Spatial object tracking data
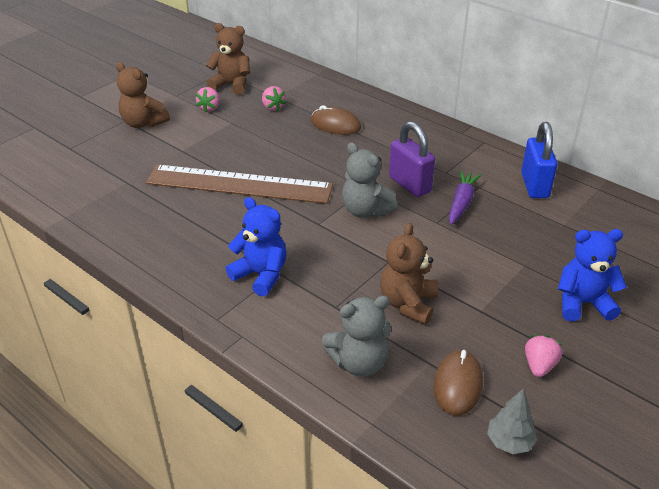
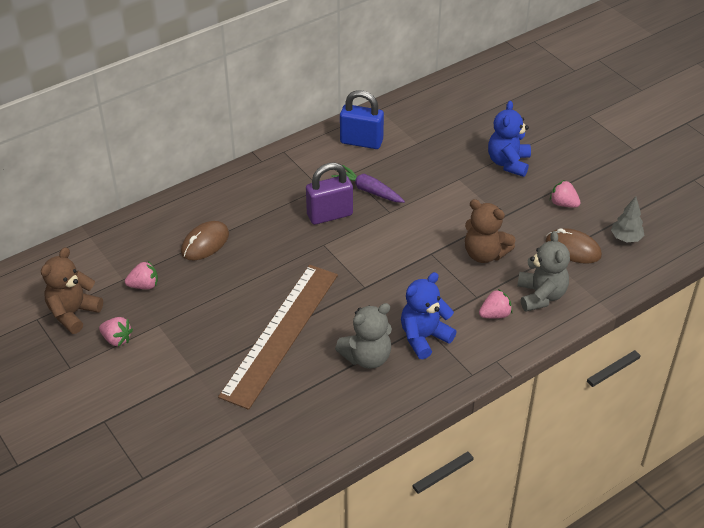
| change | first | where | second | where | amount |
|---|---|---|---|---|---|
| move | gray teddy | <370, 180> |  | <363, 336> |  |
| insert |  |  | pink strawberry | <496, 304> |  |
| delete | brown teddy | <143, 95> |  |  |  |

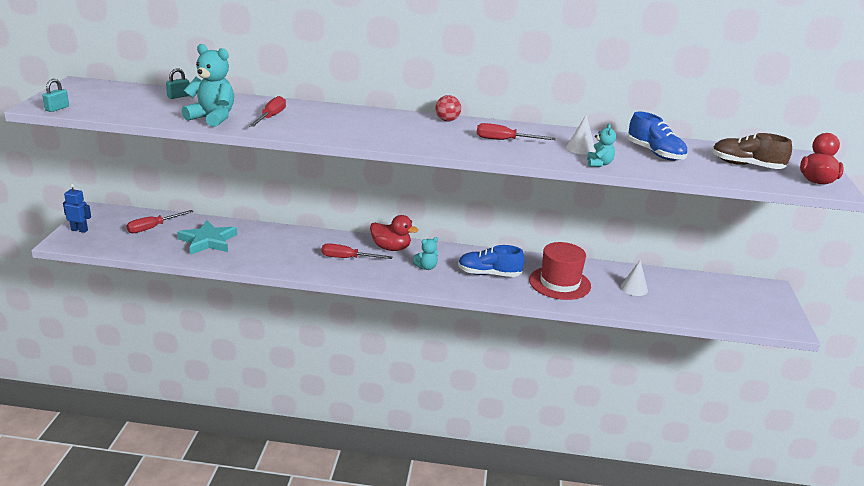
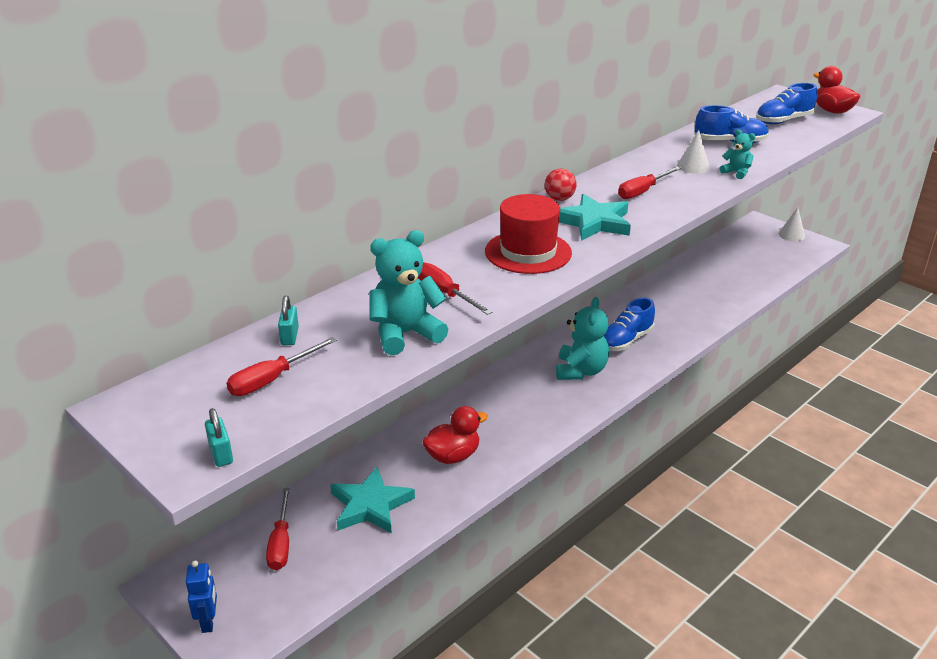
| change | first | where | second | where | amount |
|---|---|---|---|---|---|
| rotate | royal blue robot | <77, 208> |  | <201, 597> | 120 degrees clockwise |
| move | red flat screwdriver | <357, 251> |  | <282, 366> |  |
| move | red rubber duck | <394, 233> |  | <455, 435> |  |
| move | red hat | <560, 271> |  | <528, 234> |  |
| resize | turquoise teddy | <425, 253> |  | <582, 338> | x1.86 |
| insert |  |  | turquoise five-pointed star | <595, 217> |  |
| recolor | brown shoe | <752, 151> | royal blue shoe | <787, 103> |  |
| move | pure white cone shape | <634, 278> |  | <792, 224> |  |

● **What you need to do**:
Look above for the line holding "<560, 271> |" and the line holding "recolor | brown". Retype both, and every line between them, word for word and nothing else.

● **Task output**:
| move | red hat | <560, 271> |  | <528, 234> |  |
| resize | turquoise teddy | <425, 253> |  | <582, 338> | x1.86 |
| insert |  |  | turquoise five-pointed star | <595, 217> |  |
| recolor | brown shoe | <752, 151> | royal blue shoe | <787, 103> |  |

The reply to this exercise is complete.